• [Task] In the copy, include every entry exactly but none of its images.

• [Records for this task]
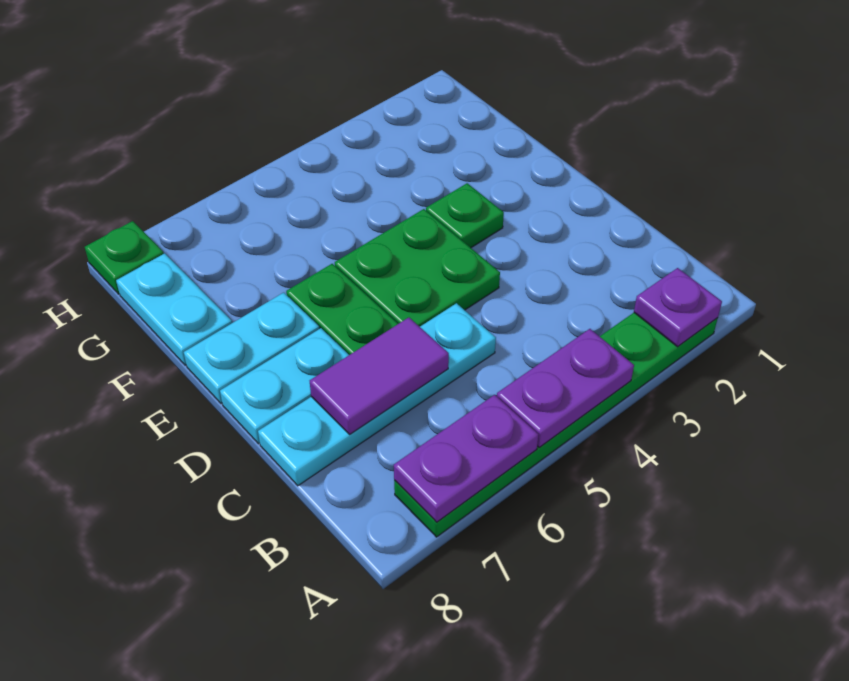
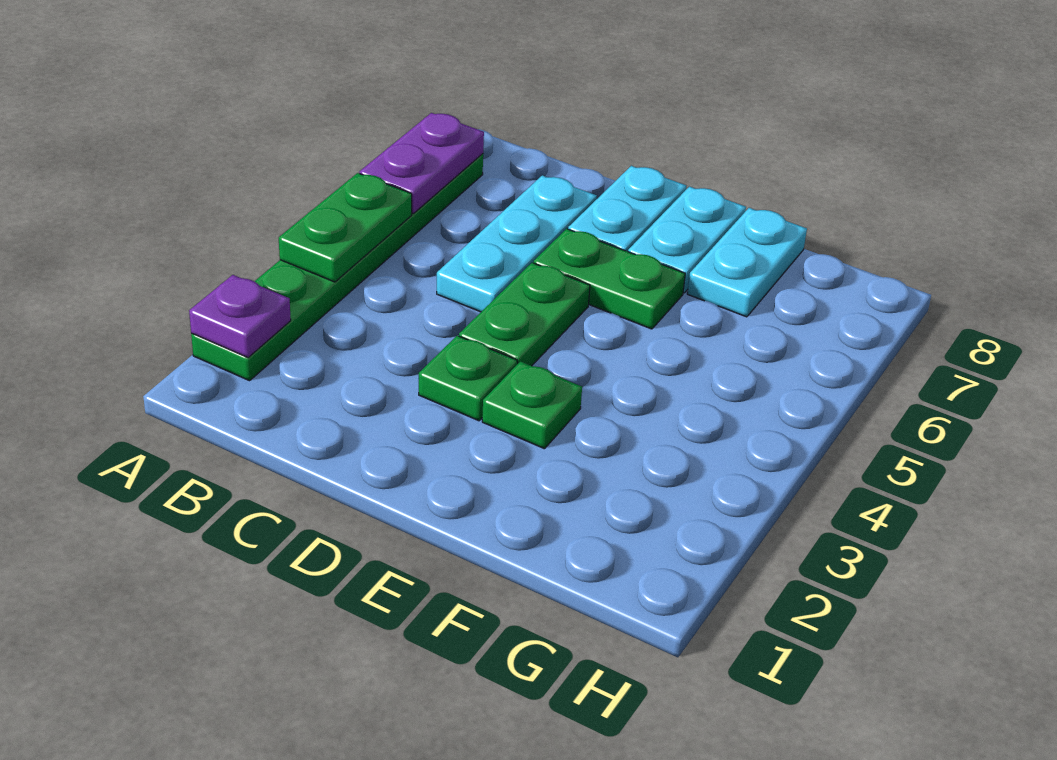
purple plate A4:A5 level 2 -> green plate A4:A5 level 2
cyan plate C5:C8 level 1 -> cyan plate C5:C7 level 1
purple tile C6:C7 level 2 -> none
green plate D4:E5 level 1 -> green plate D4:D5 level 1
cyan plate F8:G8 level 1 -> cyan plate F7:F8 level 1
green plate H8 level 1 -> green plate D3 level 1

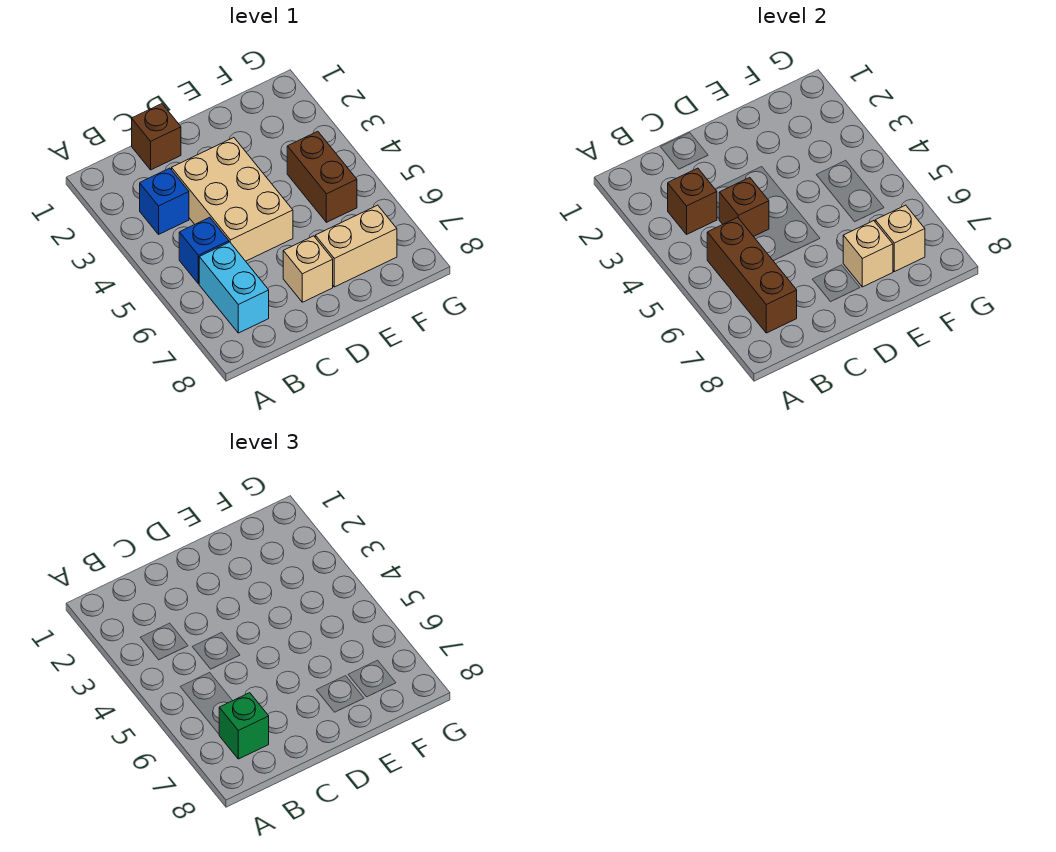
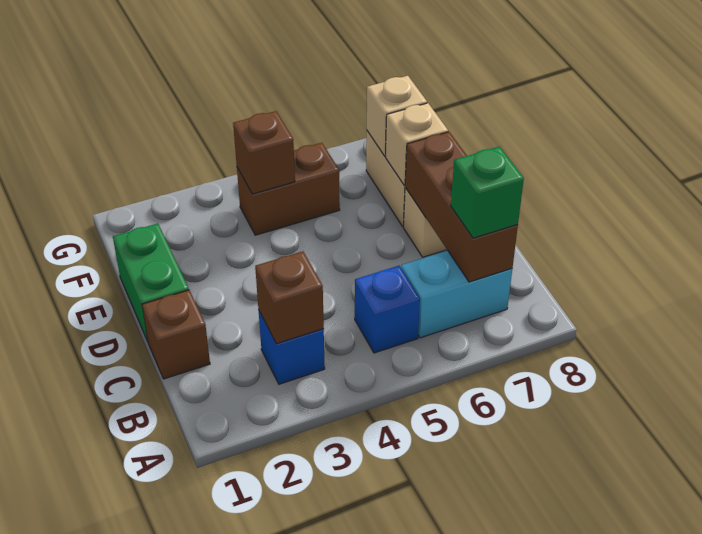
brown brick B5:B7 level 2 -> brown brick B7:D7 level 2
tan brick C3:D5 level 1 -> none
brown brick C4 level 2 -> brown brick F4 level 2
none -> green brick D1:E1 level 1

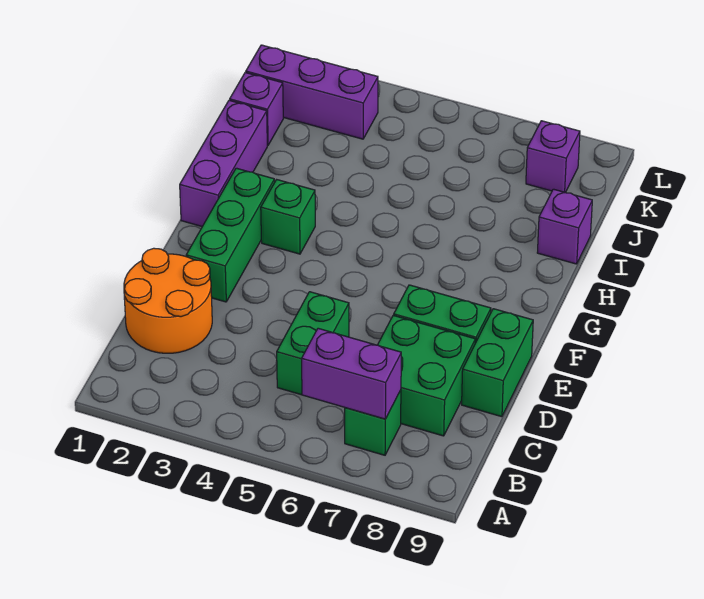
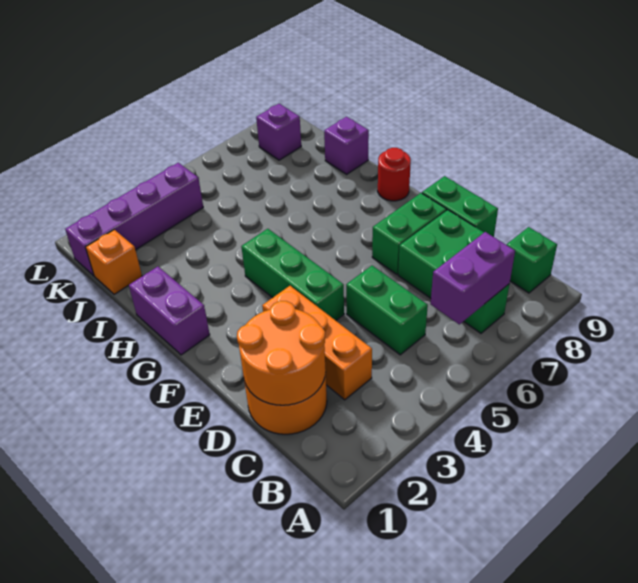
none -> orange round brick C1:D2 level 2
none -> orange brick C3:E3 level 1
green brick E2:G2 level 1 -> green brick E4:G4 level 1
purple brick G1:I1 level 1 -> purple brick G1:H1 level 1
green brick G3 level 1 -> green brick B9 level 1
none -> red round brick G9 level 1
purple brick J1 level 1 -> orange brick J1 level 1
purple brick K1:K3 level 1 -> purple brick K1:K4 level 1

• [Exercise output]
purple plate A4:A5 level 2 -> green plate A4:A5 level 2
cyan plate C5:C8 level 1 -> cyan plate C5:C7 level 1
purple tile C6:C7 level 2 -> none
green plate D4:E5 level 1 -> green plate D4:D5 level 1
cyan plate F8:G8 level 1 -> cyan plate F7:F8 level 1
green plate H8 level 1 -> green plate D3 level 1

brown brick B5:B7 level 2 -> brown brick B7:D7 level 2
tan brick C3:D5 level 1 -> none
brown brick C4 level 2 -> brown brick F4 level 2
none -> green brick D1:E1 level 1

none -> orange round brick C1:D2 level 2
none -> orange brick C3:E3 level 1
green brick E2:G2 level 1 -> green brick E4:G4 level 1
purple brick G1:I1 level 1 -> purple brick G1:H1 level 1
green brick G3 level 1 -> green brick B9 level 1
none -> red round brick G9 level 1
purple brick J1 level 1 -> orange brick J1 level 1
purple brick K1:K3 level 1 -> purple brick K1:K4 level 1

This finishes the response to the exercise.